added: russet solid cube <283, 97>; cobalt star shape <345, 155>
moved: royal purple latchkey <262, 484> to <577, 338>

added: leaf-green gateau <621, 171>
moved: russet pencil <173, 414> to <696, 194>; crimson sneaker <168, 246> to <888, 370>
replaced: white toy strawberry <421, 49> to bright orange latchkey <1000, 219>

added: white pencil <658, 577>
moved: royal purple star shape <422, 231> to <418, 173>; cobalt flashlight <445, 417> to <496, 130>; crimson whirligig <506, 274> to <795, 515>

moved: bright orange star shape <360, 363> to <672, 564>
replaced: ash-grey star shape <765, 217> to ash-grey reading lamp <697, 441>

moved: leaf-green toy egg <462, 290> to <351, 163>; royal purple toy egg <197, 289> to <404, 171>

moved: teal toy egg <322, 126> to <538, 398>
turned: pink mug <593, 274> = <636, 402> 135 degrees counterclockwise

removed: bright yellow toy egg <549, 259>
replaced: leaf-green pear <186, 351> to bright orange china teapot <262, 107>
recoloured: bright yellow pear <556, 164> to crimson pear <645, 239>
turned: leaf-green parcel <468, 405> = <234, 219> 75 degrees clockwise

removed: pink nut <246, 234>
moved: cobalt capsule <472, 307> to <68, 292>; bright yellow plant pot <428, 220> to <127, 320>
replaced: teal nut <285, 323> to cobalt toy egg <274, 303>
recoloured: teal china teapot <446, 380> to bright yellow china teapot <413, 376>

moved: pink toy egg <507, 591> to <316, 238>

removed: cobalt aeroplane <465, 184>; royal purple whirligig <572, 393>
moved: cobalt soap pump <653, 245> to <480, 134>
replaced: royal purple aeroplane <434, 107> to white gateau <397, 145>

THE PROBLEM: All lines of the material that contain the string "replaced" are to be copied.

EXERCISE RESULT:
replaced: white toy strawberry <421, 49> to bright orange latchkey <1000, 219>
replaced: ash-grey star shape <765, 217> to ash-grey reading lamp <697, 441>
replaced: leaf-green pear <186, 351> to bright orange china teapot <262, 107>
replaced: teal nut <285, 323> to cobalt toy egg <274, 303>
replaced: royal purple aeroplane <434, 107> to white gateau <397, 145>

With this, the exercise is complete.